### PROBLEM TO SOLVE
Which lines in the data below contain the word "degrees"? Pull each of them out.

### RECORD EXCERPTS
--- START ---

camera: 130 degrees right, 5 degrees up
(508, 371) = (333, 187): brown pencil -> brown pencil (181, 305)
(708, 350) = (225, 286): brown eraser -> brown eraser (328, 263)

--- END ---
--- START ---

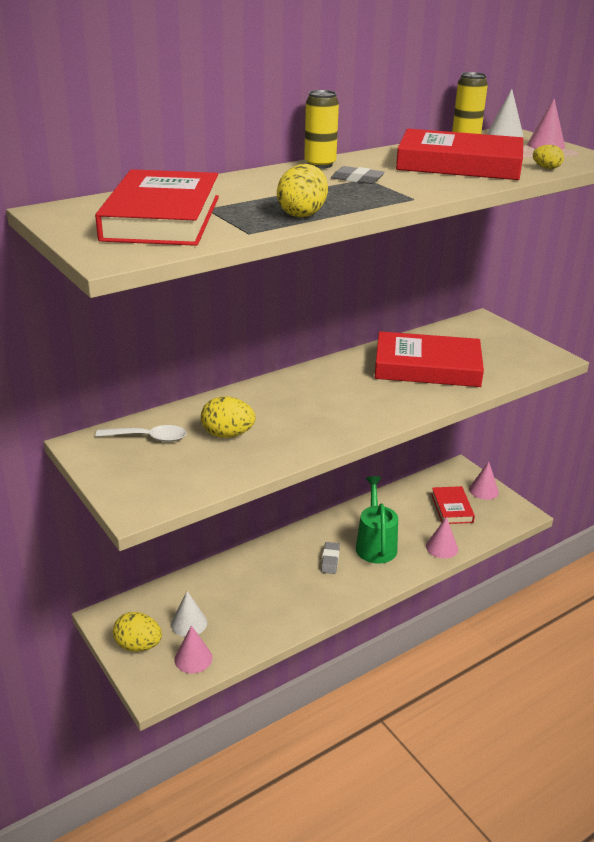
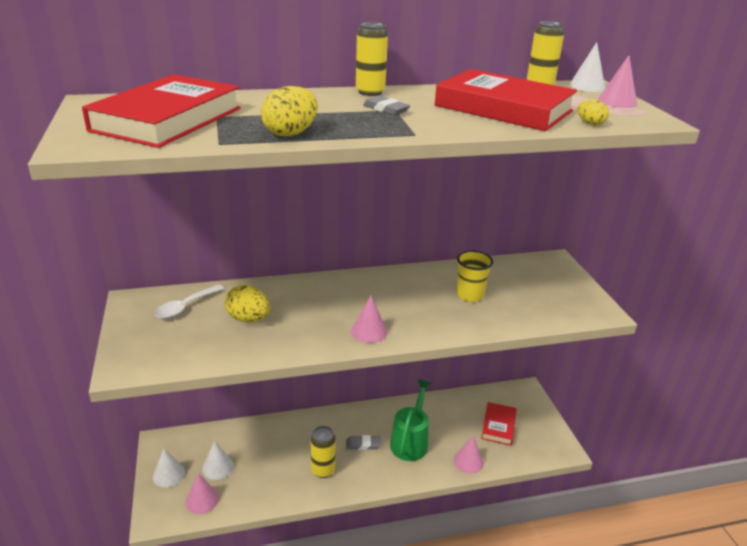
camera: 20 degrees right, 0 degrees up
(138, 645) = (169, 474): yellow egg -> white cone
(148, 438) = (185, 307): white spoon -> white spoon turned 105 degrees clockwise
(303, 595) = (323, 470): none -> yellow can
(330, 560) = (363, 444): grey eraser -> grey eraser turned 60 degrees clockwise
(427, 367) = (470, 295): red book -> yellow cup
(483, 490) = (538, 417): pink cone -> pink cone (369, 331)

--- END ---

### SOLUTION FOR THIS TASK
camera: 130 degrees right, 5 degrees up
camera: 20 degrees right, 0 degrees up
(148, 438) = (185, 307): white spoon -> white spoon turned 105 degrees clockwise
(330, 560) = (363, 444): grey eraser -> grey eraser turned 60 degrees clockwise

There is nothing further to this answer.